• YOUR OBJECTIVE
Give back exactly the stretch of data below from the line holding "(360, 297) = (422, 334): pink" through the line holding "(384, 213) = (501, 380): pink", both ends included, and leave the remaining lines out.

• INFORMATION
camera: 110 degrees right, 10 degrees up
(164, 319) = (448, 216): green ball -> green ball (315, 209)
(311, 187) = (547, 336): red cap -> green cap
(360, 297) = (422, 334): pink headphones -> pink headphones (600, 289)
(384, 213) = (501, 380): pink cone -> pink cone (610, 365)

==

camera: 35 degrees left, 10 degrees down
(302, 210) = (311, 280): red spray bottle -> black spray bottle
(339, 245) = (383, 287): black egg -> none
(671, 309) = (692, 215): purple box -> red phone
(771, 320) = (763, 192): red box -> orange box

• OUTPUT FOR THIS TASK
(360, 297) = (422, 334): pink headphones -> pink headphones (600, 289)
(384, 213) = (501, 380): pink cone -> pink cone (610, 365)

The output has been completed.